◆ **The task**: Beginning with the line where "(136, 196) = (429, 66): orange" occurs, transcribe every line exactly through the last line of the listing below, and no others.

====== Supplied information

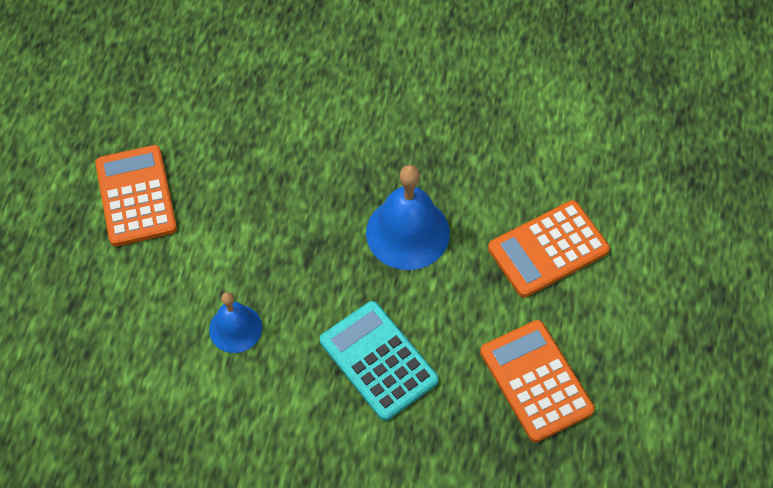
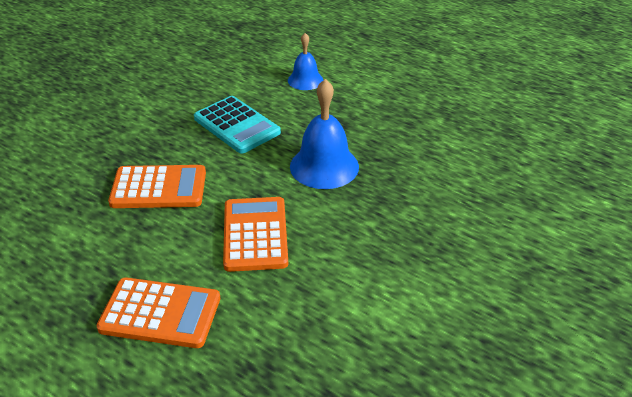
camera: 115 degrees right, 20 degrees down
(136, 196) = (429, 66): orange calculator -> orange calculator (160, 313)
(378, 360) = (236, 125): turquoise calculator -> turquoise calculator turned 60 degrees clockwise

============

◆ **Written response**:
(136, 196) = (429, 66): orange calculator -> orange calculator (160, 313)
(378, 360) = (236, 125): turquoise calculator -> turquoise calculator turned 60 degrees clockwise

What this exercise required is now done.